SUPPLIED DATA:

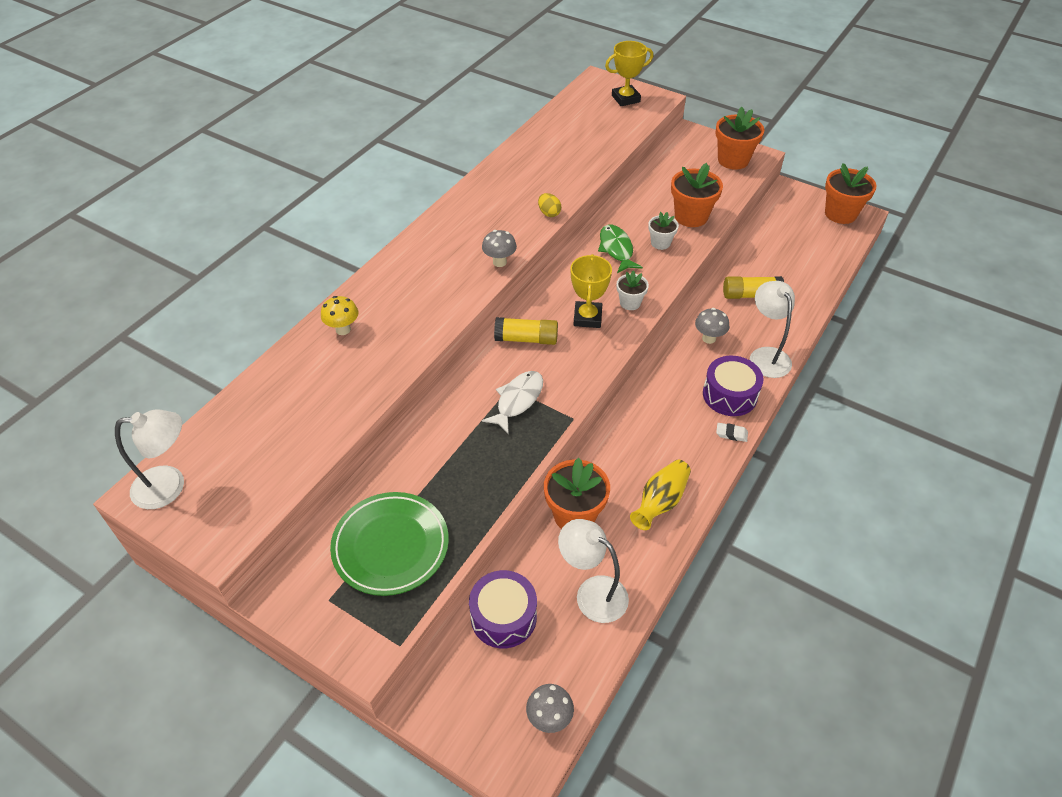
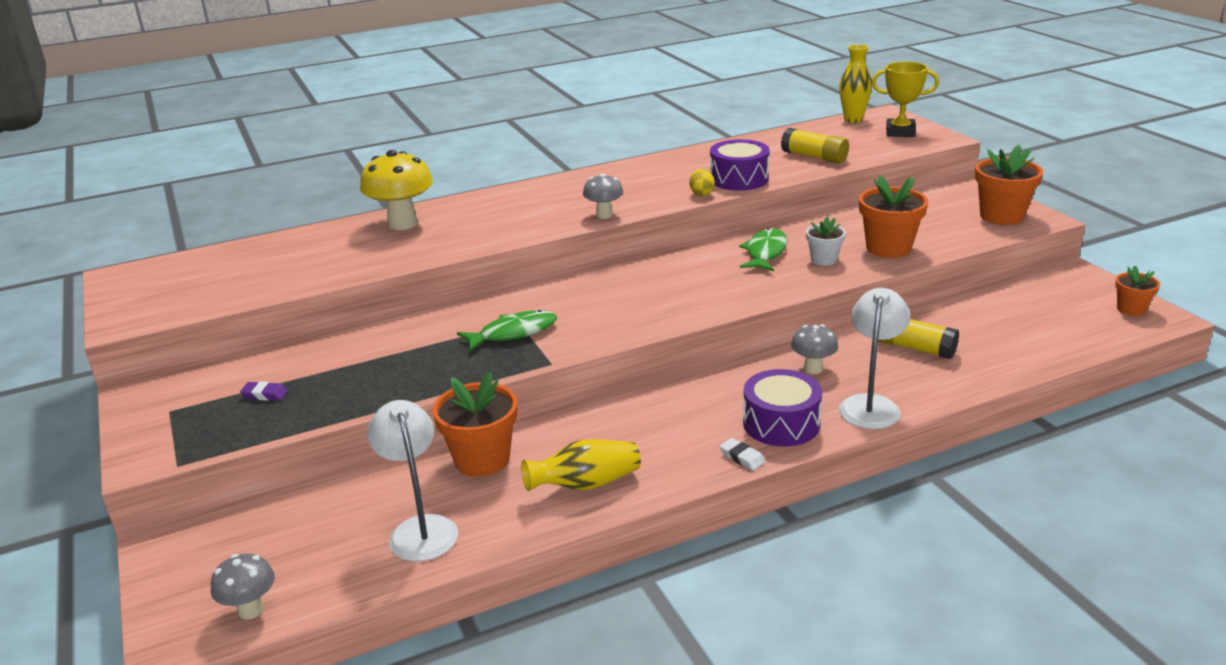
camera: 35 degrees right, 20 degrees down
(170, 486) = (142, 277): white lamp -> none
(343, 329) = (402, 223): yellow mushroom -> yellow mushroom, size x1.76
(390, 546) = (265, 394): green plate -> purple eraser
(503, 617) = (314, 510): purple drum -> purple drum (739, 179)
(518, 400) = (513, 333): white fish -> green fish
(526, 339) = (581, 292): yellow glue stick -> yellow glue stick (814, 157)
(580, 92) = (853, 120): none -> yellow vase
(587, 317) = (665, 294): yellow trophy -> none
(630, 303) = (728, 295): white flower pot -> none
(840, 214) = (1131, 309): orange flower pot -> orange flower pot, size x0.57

...

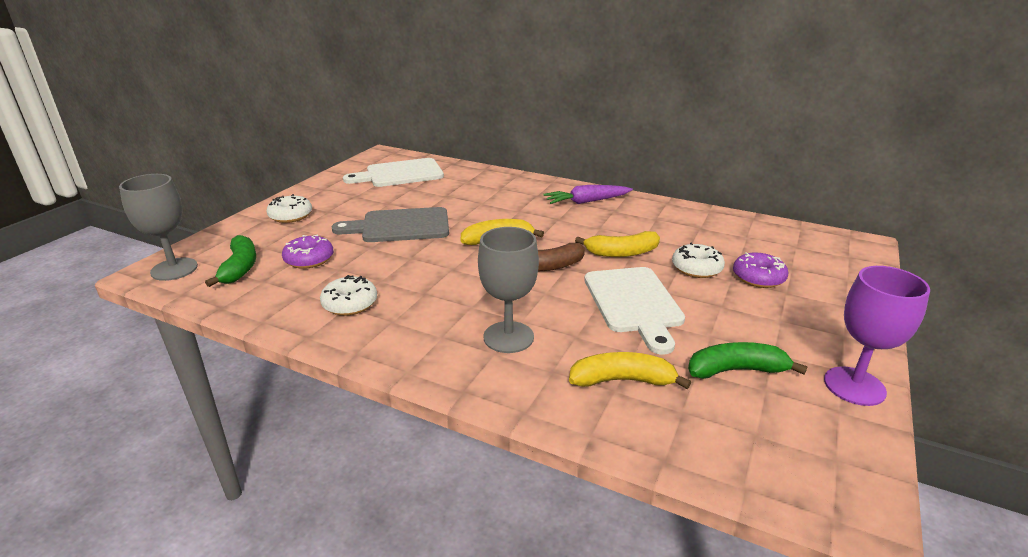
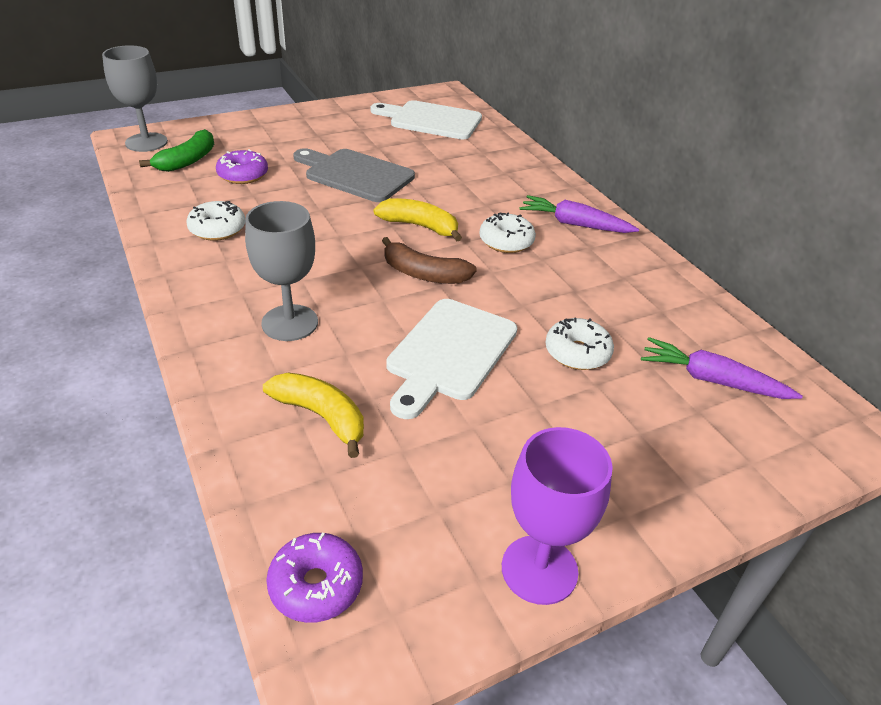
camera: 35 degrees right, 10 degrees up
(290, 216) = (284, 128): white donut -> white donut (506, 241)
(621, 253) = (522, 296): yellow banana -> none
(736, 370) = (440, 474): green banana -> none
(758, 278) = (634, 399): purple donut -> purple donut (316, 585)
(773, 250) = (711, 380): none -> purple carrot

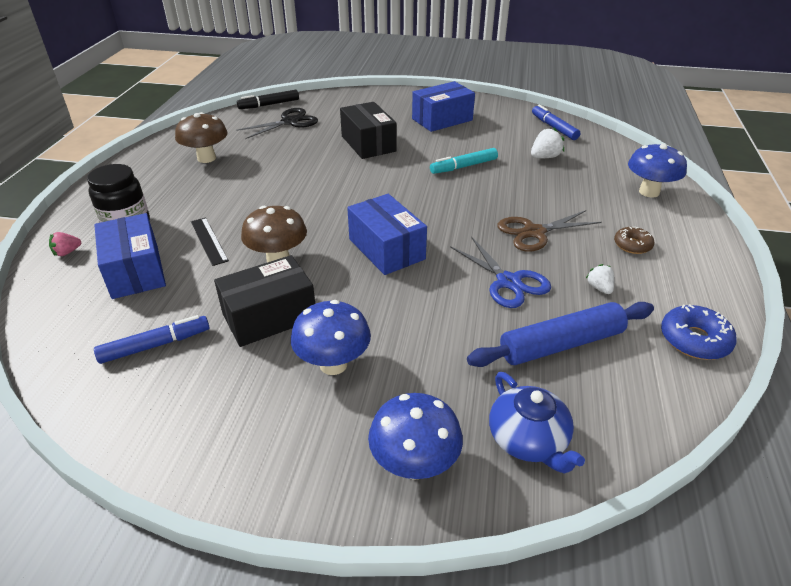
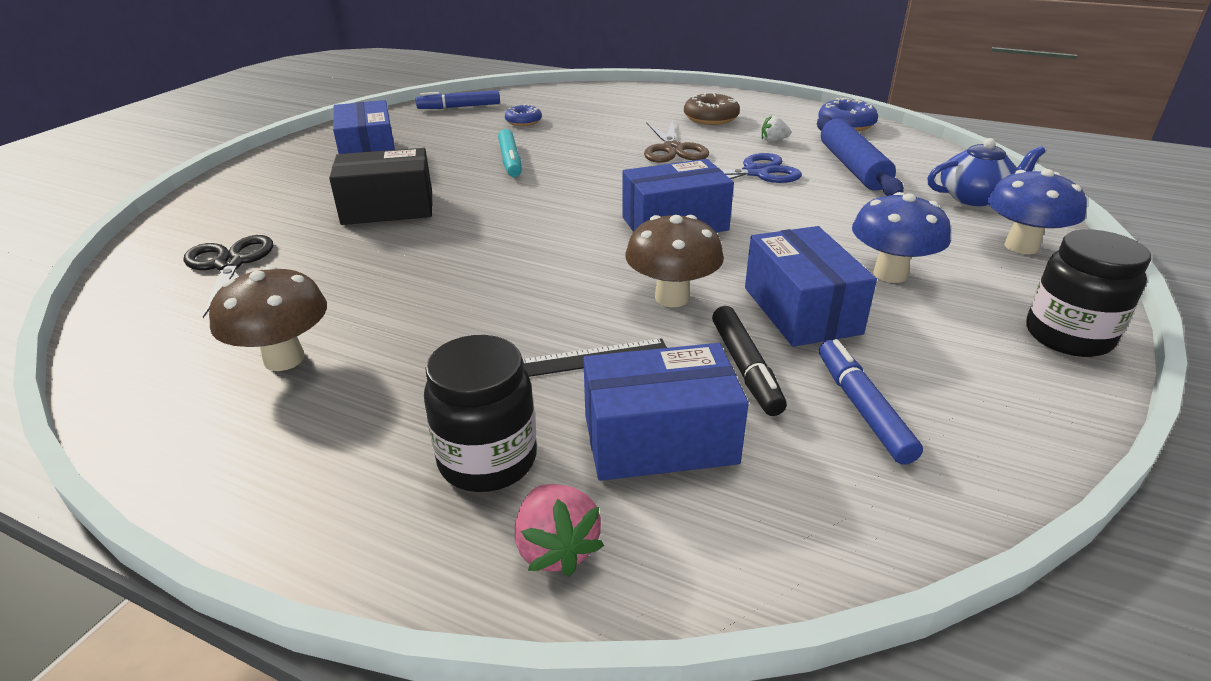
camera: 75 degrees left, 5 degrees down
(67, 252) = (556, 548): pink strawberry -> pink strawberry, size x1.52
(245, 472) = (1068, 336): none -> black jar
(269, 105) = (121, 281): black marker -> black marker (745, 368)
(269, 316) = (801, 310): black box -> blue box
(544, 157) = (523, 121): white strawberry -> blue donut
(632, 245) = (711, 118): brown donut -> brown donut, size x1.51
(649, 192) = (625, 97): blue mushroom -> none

* * *

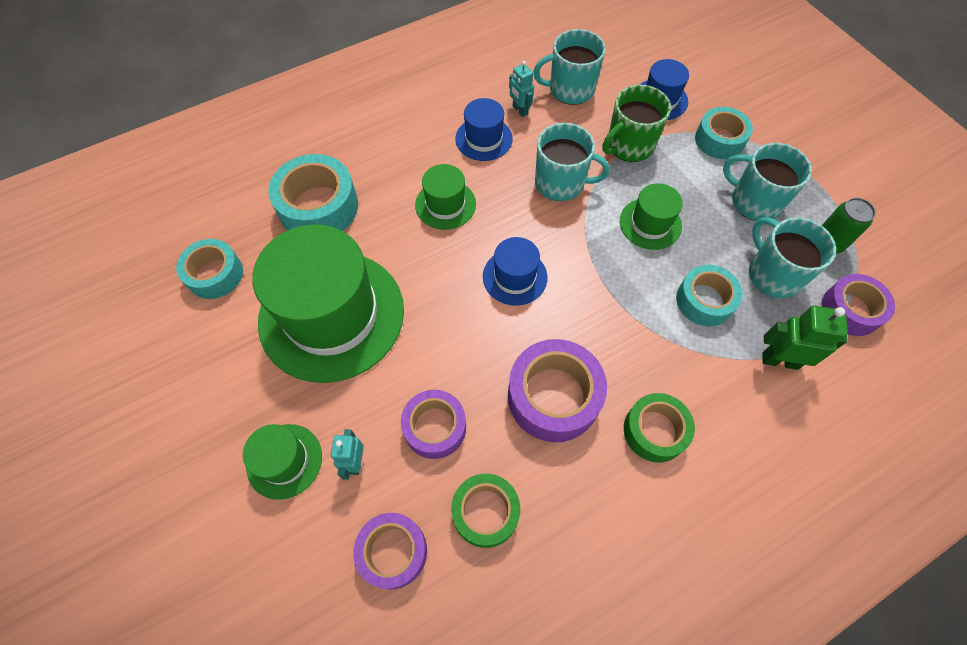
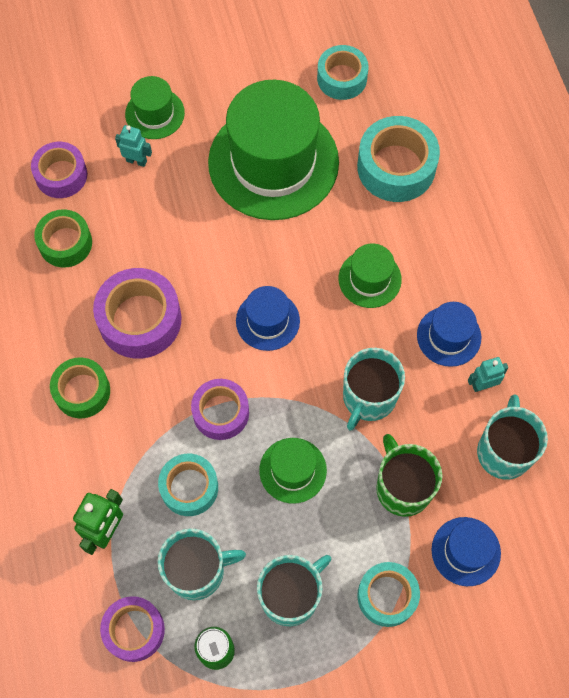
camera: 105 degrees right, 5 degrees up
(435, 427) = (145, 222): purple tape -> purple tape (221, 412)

AIM OF THE EXERCISE: Within the listing above, extract exactly the lines from the line with "(170, 486) = (142, 277): white lamp -> none" to the line with "(840, 214) = (1131, 309): orange", the two named lines included, and no others.

ANSWER FOR THE TASK:
(170, 486) = (142, 277): white lamp -> none
(343, 329) = (402, 223): yellow mushroom -> yellow mushroom, size x1.76
(390, 546) = (265, 394): green plate -> purple eraser
(503, 617) = (314, 510): purple drum -> purple drum (739, 179)
(518, 400) = (513, 333): white fish -> green fish
(526, 339) = (581, 292): yellow glue stick -> yellow glue stick (814, 157)
(580, 92) = (853, 120): none -> yellow vase
(587, 317) = (665, 294): yellow trophy -> none
(630, 303) = (728, 295): white flower pot -> none
(840, 214) = (1131, 309): orange flower pot -> orange flower pot, size x0.57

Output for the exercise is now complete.